++++ PROVIDED DATA ++++

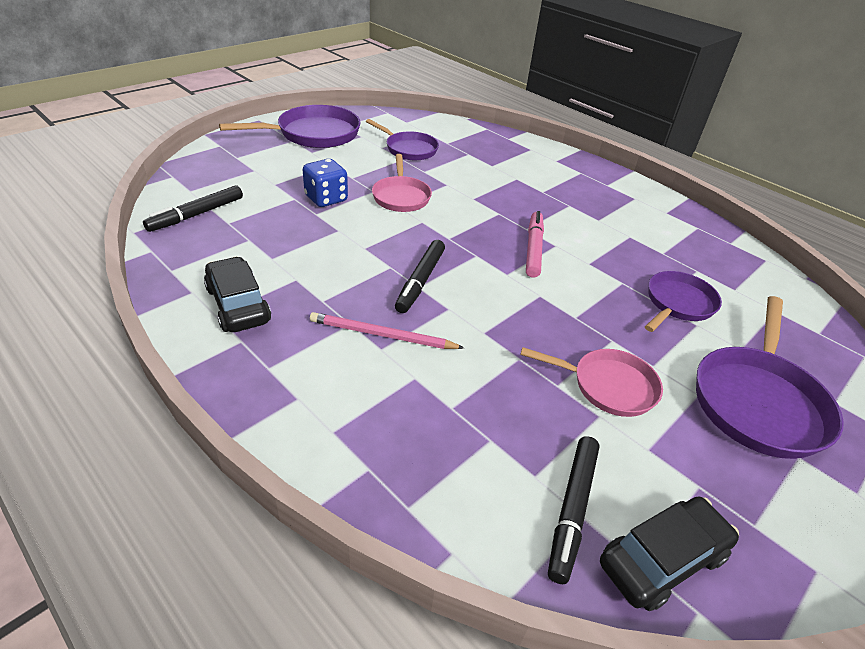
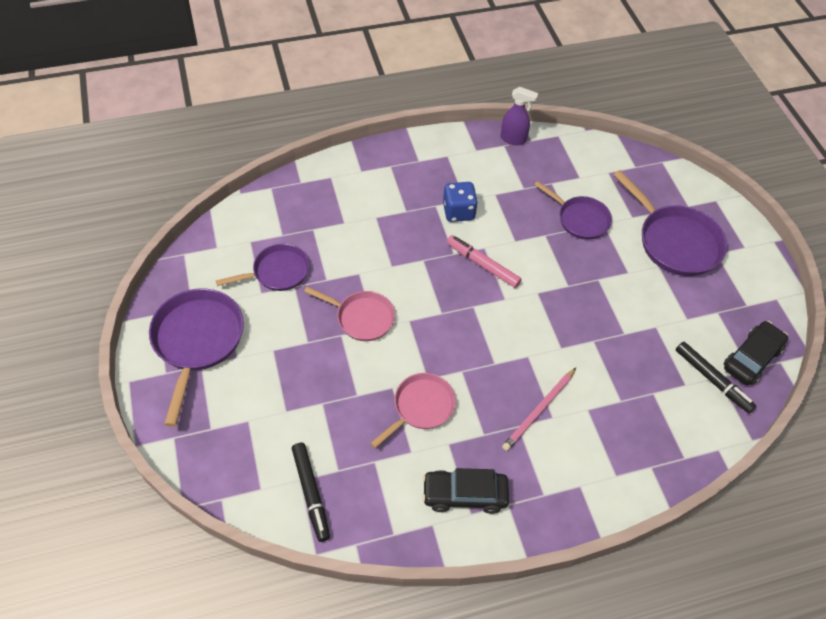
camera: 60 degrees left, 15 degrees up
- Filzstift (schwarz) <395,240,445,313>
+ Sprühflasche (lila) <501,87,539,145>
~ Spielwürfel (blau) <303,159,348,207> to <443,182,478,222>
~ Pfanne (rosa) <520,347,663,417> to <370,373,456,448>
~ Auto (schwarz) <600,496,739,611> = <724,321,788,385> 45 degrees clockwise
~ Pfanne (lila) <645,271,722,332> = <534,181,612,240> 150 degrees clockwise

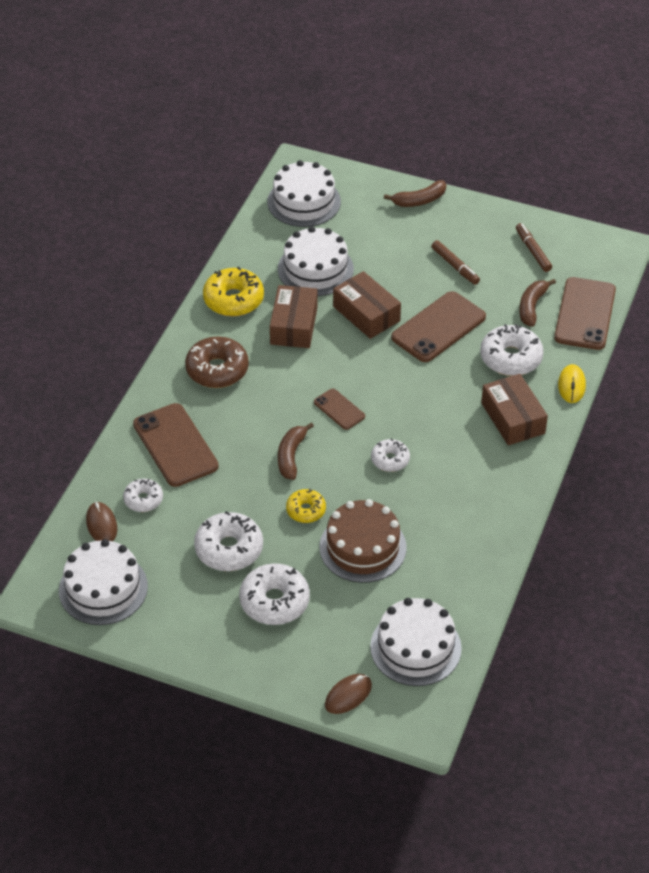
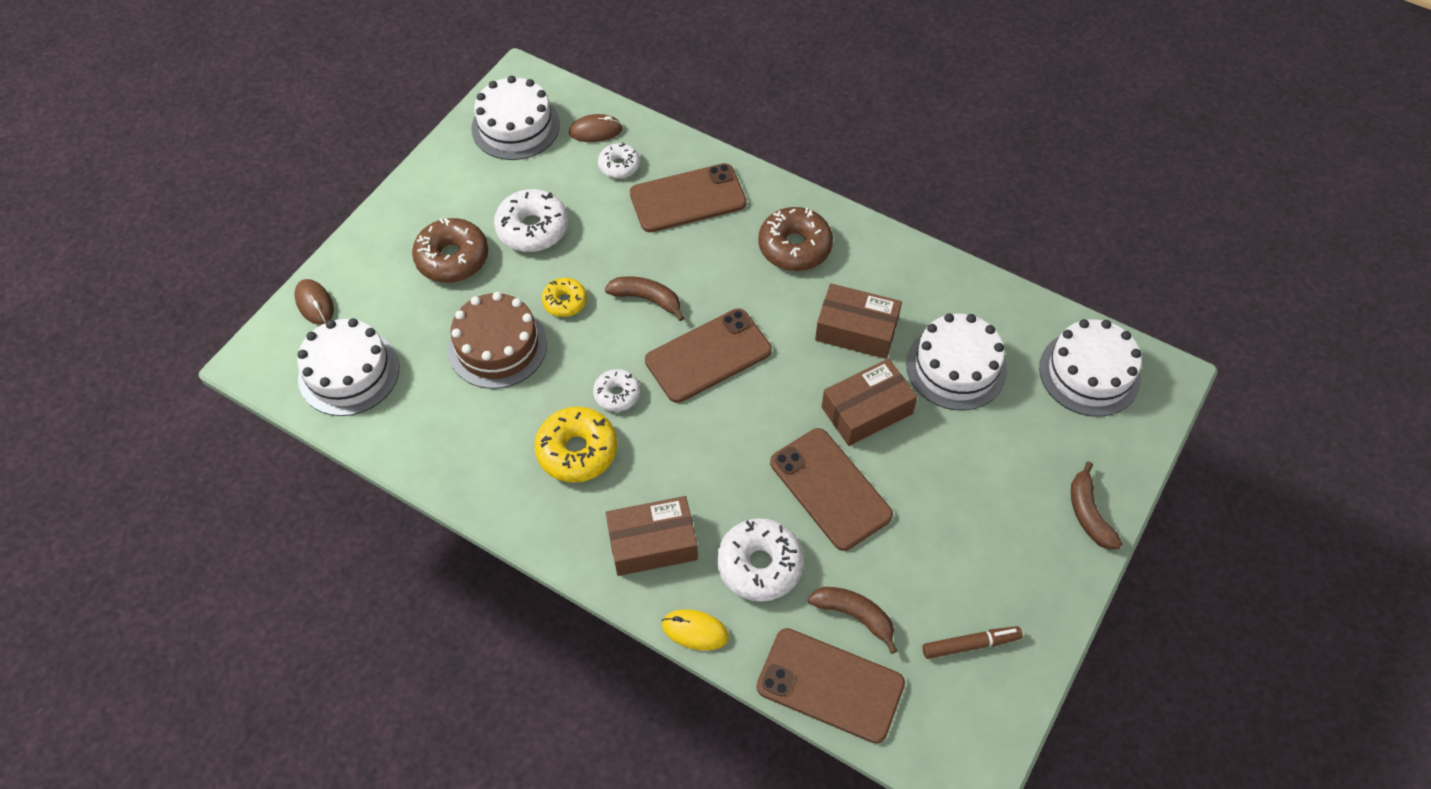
camera: 100 degrees right, 10 degrees up
- Filzstift (braun) <431,240,480,285>
~ Donut (gelb) <203,267,264,316> to <534,407,617,483>
~ Donut (weiß) <239,563,310,625> to Donut (braun) <412,218,488,283>
~ Handy (braun) <314,388,365,430> = <645,309,772,403> x1.89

++++

WORK ORDER: Return each line from the entries above that includes "schwarz".

SOLUTION TO THIS TASK:
- Filzstift (schwarz) <395,240,445,313>
~ Auto (schwarz) <600,496,739,611> = <724,321,788,385> 45 degrees clockwise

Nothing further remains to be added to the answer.